(Stored dataset items)
□ □ □ □ □ □ □

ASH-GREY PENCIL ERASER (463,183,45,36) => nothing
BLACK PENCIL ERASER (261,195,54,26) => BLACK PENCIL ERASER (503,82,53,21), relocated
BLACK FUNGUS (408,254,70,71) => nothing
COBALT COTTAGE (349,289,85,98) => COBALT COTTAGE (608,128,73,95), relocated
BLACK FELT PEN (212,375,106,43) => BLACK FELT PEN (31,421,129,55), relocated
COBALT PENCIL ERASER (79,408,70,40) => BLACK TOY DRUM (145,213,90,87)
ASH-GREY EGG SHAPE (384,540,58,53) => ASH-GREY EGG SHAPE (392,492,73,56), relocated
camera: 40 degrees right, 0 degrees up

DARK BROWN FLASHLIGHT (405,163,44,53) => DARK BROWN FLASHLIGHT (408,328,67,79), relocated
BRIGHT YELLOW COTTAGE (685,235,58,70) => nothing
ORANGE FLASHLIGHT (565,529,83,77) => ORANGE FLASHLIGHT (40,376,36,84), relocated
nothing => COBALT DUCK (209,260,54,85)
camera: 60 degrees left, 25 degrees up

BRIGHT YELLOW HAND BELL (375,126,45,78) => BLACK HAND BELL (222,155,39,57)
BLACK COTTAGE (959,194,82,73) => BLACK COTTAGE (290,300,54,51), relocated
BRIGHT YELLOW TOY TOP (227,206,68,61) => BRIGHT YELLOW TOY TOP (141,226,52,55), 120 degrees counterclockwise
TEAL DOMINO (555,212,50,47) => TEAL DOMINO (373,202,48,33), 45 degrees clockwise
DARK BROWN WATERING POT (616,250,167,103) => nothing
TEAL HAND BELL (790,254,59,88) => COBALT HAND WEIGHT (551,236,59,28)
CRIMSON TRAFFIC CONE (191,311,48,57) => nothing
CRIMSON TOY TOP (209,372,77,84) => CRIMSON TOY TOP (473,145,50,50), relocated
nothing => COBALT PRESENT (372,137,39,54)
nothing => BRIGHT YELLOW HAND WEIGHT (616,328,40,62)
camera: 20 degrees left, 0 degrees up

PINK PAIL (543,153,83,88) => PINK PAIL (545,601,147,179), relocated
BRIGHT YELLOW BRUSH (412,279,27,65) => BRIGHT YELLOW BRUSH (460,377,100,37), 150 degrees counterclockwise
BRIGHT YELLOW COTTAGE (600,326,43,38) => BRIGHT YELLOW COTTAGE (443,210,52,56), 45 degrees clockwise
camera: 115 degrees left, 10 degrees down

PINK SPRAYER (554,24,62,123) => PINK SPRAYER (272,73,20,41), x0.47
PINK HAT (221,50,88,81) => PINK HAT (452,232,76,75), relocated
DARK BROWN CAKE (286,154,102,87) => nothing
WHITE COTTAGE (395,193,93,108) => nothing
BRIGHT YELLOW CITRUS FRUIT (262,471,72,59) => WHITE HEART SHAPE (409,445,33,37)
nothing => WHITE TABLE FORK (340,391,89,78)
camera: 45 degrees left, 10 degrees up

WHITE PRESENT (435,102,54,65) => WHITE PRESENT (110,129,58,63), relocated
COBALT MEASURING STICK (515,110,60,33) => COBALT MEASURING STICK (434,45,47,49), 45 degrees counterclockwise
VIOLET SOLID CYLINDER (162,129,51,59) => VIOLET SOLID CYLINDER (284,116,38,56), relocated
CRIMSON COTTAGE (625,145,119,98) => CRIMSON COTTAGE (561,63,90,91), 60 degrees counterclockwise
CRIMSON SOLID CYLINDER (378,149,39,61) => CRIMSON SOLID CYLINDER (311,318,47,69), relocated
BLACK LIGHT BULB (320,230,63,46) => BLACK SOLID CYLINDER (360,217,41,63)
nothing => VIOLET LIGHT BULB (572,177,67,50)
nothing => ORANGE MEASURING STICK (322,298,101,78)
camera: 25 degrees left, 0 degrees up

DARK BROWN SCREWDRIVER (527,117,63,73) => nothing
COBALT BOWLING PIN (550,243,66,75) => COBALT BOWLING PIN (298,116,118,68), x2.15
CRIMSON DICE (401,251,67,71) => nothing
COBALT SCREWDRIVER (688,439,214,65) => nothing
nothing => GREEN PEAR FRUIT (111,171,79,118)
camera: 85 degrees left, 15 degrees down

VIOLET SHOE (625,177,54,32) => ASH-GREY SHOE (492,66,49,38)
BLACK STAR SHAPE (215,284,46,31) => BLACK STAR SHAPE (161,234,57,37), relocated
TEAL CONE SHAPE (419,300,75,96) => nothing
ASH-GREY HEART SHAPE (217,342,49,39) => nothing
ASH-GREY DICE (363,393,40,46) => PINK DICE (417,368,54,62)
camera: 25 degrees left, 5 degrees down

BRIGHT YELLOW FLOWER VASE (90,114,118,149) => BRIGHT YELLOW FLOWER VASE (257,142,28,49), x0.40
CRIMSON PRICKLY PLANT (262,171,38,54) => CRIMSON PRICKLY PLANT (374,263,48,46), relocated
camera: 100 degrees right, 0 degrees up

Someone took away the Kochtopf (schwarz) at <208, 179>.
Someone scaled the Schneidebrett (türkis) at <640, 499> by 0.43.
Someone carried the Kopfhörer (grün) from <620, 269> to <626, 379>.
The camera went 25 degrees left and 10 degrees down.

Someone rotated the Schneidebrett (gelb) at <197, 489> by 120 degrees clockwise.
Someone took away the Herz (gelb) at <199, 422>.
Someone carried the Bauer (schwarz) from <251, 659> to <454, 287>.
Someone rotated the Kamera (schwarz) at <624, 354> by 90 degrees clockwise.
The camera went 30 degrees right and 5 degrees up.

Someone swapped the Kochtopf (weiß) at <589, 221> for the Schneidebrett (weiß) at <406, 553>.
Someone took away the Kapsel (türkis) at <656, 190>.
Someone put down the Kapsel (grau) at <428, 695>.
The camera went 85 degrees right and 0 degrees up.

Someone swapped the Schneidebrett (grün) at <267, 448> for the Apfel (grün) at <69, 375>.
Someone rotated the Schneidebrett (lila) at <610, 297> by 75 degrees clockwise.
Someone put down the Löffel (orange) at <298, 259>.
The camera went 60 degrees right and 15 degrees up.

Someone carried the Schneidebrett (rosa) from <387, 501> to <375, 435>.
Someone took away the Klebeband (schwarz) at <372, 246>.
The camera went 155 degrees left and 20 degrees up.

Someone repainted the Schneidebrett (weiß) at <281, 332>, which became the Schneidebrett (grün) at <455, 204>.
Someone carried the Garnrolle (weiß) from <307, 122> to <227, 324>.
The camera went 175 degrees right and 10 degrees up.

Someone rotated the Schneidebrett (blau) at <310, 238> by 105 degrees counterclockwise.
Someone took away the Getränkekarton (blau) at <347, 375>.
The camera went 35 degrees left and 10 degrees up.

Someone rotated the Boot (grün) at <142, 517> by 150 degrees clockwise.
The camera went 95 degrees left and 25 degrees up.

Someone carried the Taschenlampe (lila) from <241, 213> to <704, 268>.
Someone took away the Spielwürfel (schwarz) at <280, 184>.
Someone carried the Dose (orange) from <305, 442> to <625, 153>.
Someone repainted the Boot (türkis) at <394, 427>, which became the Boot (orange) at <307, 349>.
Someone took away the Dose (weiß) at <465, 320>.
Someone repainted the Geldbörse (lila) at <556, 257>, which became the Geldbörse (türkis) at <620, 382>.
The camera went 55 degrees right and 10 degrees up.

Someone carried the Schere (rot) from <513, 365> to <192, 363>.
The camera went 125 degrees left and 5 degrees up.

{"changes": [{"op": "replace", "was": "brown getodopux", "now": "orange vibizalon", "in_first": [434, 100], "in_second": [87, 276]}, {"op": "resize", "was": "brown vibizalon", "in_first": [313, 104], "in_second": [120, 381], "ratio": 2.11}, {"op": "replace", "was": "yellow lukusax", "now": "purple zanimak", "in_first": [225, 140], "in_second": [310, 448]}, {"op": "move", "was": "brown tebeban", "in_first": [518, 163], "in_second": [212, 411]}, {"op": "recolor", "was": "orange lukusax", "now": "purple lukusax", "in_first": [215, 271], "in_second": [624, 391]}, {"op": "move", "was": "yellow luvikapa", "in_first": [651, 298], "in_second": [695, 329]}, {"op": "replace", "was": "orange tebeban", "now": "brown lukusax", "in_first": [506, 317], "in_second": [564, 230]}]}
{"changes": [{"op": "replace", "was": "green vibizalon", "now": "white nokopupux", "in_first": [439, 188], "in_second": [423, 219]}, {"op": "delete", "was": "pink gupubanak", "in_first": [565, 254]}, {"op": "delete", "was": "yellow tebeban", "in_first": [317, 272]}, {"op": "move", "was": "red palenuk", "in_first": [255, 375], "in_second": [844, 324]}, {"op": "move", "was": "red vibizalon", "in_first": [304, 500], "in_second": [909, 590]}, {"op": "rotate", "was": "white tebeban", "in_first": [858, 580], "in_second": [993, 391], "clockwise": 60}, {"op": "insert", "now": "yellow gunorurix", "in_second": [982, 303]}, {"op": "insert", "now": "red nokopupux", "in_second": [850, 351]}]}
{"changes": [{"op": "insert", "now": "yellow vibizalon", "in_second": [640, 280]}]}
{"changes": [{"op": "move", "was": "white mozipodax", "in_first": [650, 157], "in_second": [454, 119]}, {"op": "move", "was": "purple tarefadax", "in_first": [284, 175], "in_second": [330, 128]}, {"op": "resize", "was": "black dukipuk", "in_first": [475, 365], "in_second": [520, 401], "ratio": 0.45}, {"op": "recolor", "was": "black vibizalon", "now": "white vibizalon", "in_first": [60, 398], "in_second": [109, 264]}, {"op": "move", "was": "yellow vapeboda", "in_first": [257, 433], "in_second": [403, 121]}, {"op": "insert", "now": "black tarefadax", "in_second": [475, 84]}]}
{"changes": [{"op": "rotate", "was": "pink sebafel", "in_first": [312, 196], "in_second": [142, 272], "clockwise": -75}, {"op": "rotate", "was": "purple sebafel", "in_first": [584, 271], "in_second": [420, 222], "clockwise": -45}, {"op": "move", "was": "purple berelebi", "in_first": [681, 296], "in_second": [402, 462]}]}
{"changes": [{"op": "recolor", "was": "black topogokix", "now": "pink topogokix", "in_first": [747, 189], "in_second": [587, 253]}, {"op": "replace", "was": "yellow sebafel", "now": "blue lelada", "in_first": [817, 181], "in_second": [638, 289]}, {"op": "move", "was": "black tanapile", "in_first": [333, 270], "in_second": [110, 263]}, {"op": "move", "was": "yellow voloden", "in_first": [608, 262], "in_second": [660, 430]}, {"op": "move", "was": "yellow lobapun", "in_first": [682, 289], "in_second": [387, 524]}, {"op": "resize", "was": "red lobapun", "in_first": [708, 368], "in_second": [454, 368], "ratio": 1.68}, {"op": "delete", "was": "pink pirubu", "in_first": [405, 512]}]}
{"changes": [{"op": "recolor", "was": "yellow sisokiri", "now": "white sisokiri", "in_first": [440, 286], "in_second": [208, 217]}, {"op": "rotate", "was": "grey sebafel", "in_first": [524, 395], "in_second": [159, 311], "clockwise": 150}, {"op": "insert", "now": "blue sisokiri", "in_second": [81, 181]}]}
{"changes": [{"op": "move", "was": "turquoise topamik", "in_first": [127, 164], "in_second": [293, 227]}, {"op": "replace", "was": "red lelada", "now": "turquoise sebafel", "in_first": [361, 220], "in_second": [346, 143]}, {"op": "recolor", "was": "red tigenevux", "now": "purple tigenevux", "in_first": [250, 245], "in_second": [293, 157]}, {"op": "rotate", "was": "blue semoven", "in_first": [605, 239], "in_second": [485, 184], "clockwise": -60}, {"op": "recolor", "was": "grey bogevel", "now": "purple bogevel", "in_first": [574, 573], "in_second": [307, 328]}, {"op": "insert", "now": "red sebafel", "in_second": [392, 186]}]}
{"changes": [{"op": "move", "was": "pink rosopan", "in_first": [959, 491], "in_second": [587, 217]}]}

□ □ □ □ □ □ □

■ **About this exercise**: Work through the records line by line and tally those with the word "ERASER". Report only the total.

■ **Solved problem**: 3